▶ **What is expected**: Only the lines of the data below from the one with "black key [278,336,336,415]" through the one with "brown clock [323,166,357,209]" are wanted. Repeat them exactly.

Records for the exercise section start

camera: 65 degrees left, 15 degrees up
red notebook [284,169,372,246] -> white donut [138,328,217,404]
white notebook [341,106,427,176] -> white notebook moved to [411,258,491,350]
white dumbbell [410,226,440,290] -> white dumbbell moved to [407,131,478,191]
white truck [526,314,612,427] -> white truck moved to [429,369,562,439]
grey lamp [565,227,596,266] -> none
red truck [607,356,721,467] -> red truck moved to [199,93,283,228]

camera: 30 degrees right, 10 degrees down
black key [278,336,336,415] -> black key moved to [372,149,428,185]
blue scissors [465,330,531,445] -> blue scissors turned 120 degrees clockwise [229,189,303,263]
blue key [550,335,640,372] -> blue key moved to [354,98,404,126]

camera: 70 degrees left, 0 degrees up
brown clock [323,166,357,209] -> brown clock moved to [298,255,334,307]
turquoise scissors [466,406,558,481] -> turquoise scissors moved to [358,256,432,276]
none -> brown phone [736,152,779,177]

Records for the exercise section end
Records for the exercise section start

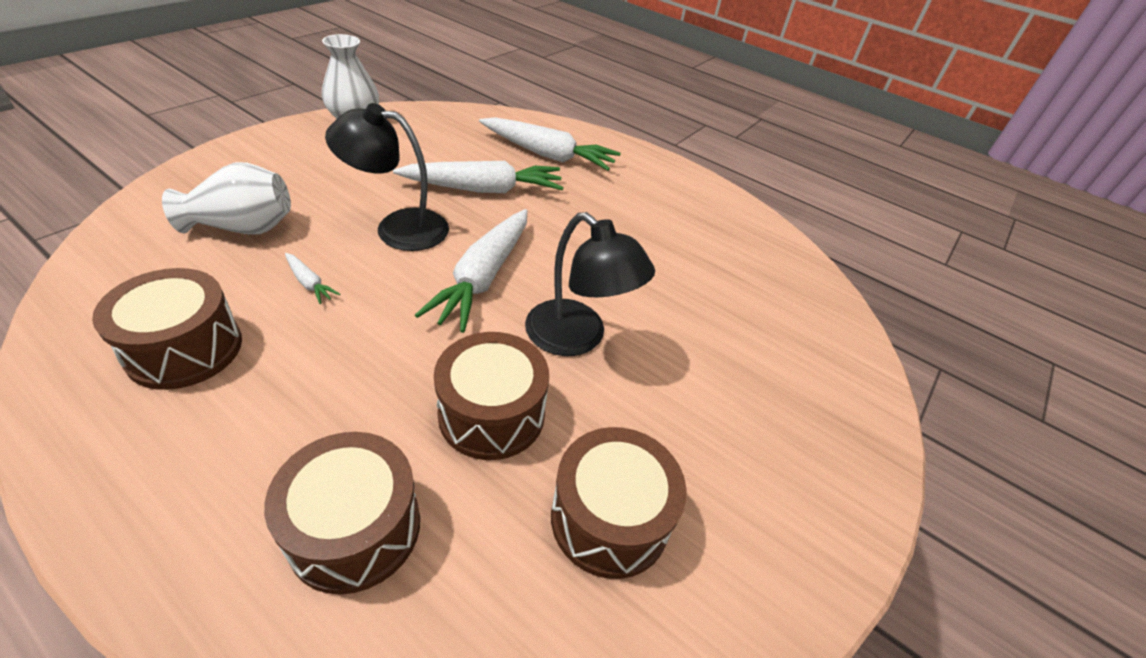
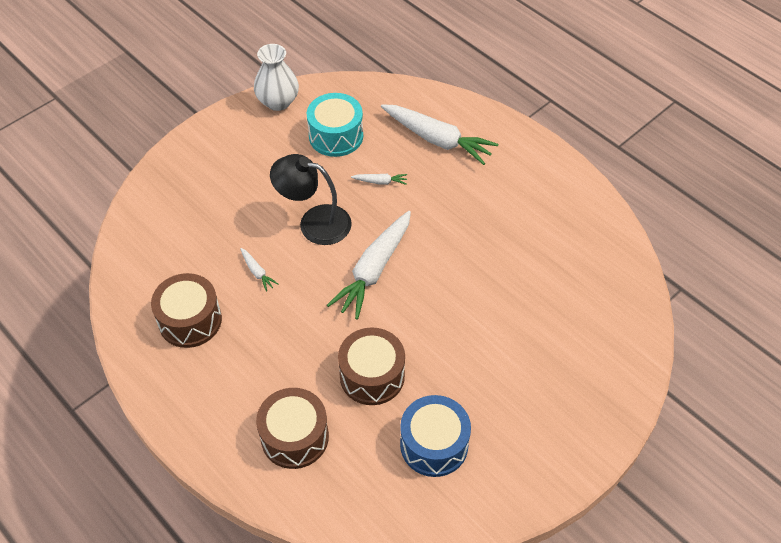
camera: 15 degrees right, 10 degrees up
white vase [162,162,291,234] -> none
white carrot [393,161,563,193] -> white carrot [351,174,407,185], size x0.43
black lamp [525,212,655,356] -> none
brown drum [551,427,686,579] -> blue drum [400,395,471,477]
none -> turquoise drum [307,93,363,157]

Records for the exercise section end
Records for the exercise section start

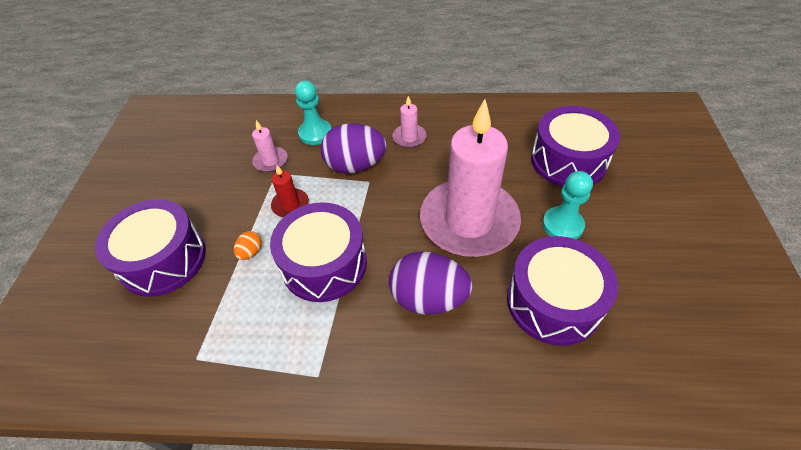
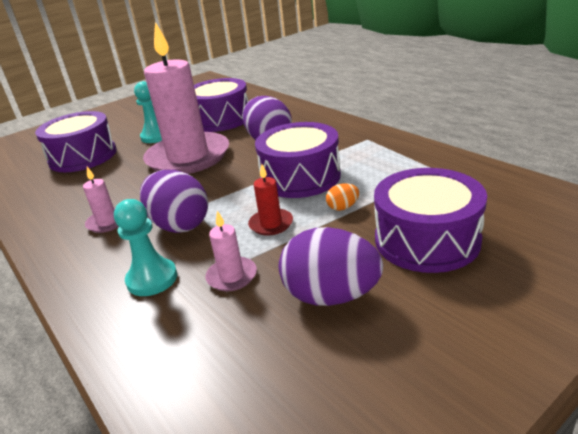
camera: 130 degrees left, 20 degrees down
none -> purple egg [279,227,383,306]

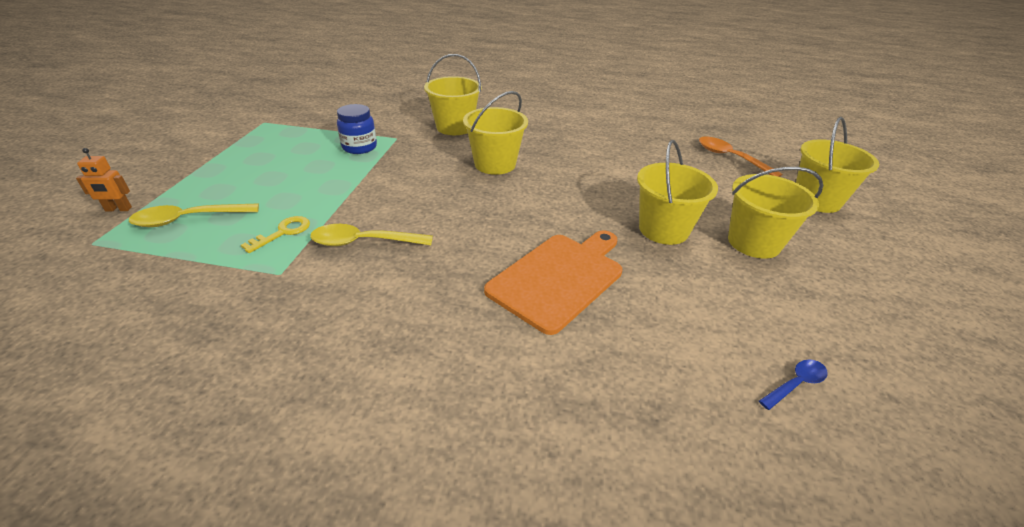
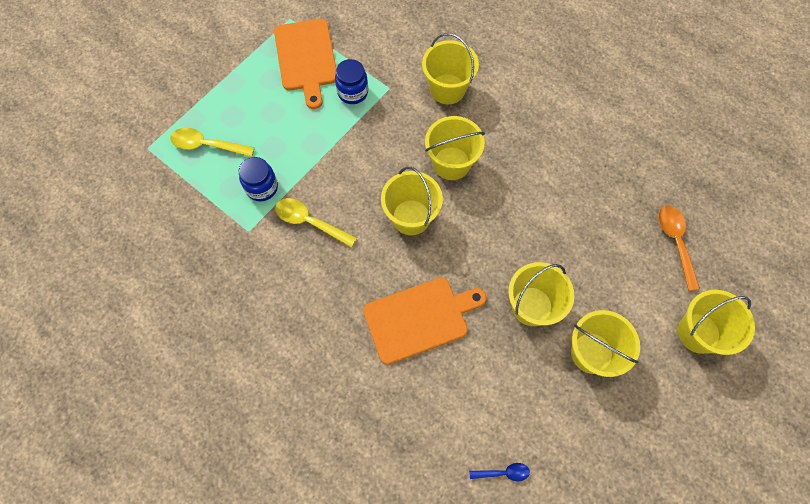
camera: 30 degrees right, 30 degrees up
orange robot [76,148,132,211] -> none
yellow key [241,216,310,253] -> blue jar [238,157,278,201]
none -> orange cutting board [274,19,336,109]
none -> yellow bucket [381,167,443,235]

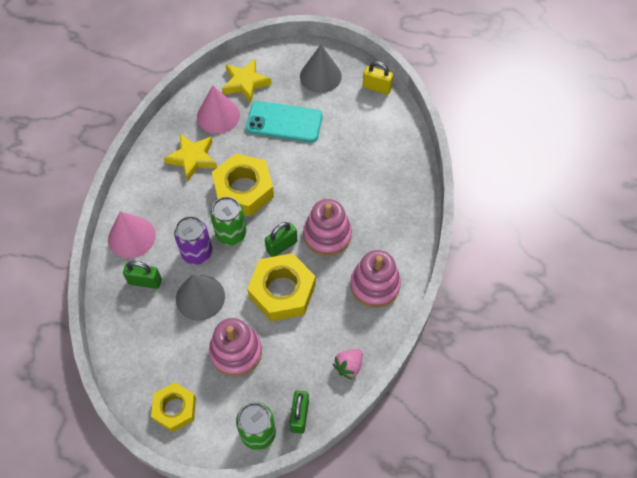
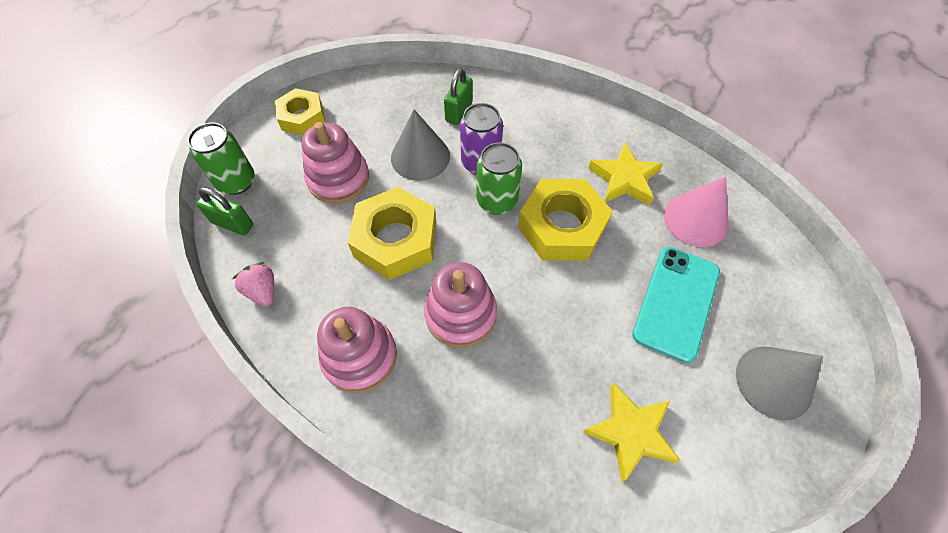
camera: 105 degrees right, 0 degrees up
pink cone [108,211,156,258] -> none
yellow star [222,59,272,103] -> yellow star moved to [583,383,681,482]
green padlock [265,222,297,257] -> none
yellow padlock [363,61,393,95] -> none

Records for the exercise section end

▶ **Task solution**:
black key [278,336,336,415] -> black key moved to [372,149,428,185]
blue scissors [465,330,531,445] -> blue scissors turned 120 degrees clockwise [229,189,303,263]
blue key [550,335,640,372] -> blue key moved to [354,98,404,126]

camera: 70 degrees left, 0 degrees up
brown clock [323,166,357,209] -> brown clock moved to [298,255,334,307]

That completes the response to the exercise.